What is needed
Search the data for the string "orange" and copy each line in which it appears.

[Data items]
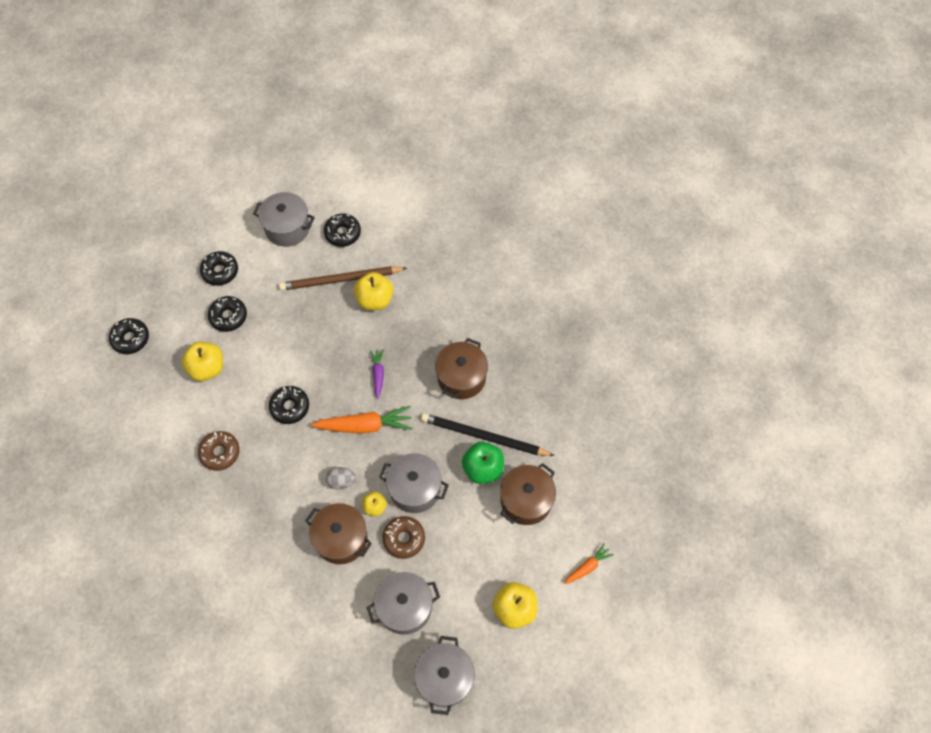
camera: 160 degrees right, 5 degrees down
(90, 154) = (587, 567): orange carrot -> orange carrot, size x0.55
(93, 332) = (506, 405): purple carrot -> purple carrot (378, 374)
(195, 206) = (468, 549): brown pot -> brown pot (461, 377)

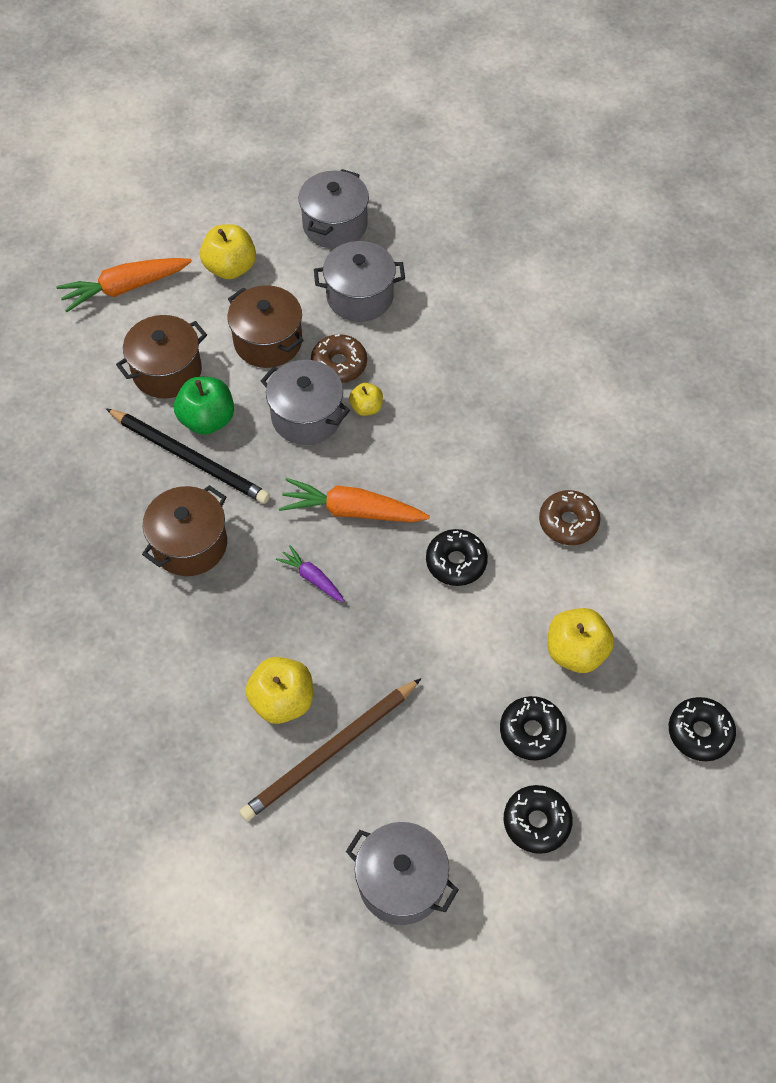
camera: 165 degrees left, 5 degrees down
(340, 280) = (330, 752): brown pencil -> brown pencil turned 135 degrees clockwise
(341, 481) = (403, 448): grey egg -> none
(341, 539) = (419, 382): brown pot -> brown pot (268, 341)
(342, 233) = (303, 844): black donut -> none
(378, 374) = (312, 578): purple carrot -> purple carrot turned 120 degrees clockwise
(587, 567) = (125, 288): orange carrot -> orange carrot, size x1.83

Result for this task
(90, 154) = (587, 567): orange carrot -> orange carrot, size x0.55
(587, 567) = (125, 288): orange carrot -> orange carrot, size x1.83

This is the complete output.